- _EXERCISE MATERIALS_
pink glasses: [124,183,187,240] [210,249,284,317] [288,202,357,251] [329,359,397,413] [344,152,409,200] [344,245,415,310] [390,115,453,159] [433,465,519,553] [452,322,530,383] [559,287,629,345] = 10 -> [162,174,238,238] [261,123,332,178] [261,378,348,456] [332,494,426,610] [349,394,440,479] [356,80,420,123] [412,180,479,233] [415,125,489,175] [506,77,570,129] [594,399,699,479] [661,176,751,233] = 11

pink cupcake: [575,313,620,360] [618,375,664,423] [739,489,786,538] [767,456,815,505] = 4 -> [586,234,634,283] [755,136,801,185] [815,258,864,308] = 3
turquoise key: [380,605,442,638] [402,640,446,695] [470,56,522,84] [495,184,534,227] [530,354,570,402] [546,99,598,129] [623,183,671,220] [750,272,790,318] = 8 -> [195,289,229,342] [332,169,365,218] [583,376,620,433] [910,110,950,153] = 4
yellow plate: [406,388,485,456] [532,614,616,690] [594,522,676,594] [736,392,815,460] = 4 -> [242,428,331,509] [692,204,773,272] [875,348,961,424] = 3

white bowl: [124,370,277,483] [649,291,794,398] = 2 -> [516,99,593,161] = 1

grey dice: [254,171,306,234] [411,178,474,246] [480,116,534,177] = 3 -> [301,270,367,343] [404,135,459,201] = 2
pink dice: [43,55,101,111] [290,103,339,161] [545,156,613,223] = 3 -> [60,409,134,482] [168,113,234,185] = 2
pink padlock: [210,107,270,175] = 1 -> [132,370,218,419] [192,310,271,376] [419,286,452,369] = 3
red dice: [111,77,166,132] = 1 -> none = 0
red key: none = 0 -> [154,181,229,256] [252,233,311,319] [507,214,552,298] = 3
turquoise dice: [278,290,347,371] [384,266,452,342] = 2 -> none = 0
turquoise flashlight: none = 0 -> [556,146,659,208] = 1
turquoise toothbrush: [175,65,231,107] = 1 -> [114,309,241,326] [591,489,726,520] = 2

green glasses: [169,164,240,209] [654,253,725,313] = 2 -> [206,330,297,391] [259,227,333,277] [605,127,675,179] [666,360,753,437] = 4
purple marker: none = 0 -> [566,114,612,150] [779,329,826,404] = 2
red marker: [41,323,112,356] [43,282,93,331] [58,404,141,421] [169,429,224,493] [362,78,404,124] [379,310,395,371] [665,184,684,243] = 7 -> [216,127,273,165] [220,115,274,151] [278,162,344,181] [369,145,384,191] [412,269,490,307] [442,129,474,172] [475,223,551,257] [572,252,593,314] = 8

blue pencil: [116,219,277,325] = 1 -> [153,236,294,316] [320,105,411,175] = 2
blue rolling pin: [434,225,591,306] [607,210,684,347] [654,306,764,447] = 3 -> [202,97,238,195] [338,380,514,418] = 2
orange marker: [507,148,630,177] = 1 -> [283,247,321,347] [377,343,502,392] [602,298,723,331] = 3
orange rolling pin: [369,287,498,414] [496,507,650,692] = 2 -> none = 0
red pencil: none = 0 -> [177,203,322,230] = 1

- _WHAT TO PRODUCE_
In the material above, show every line where the word "rolling" turns up.

- _RESULT_
blue rolling pin: [434,225,591,306] [607,210,684,347] [654,306,764,447] = 3 -> [202,97,238,195] [338,380,514,418] = 2
orange rolling pin: [369,287,498,414] [496,507,650,692] = 2 -> none = 0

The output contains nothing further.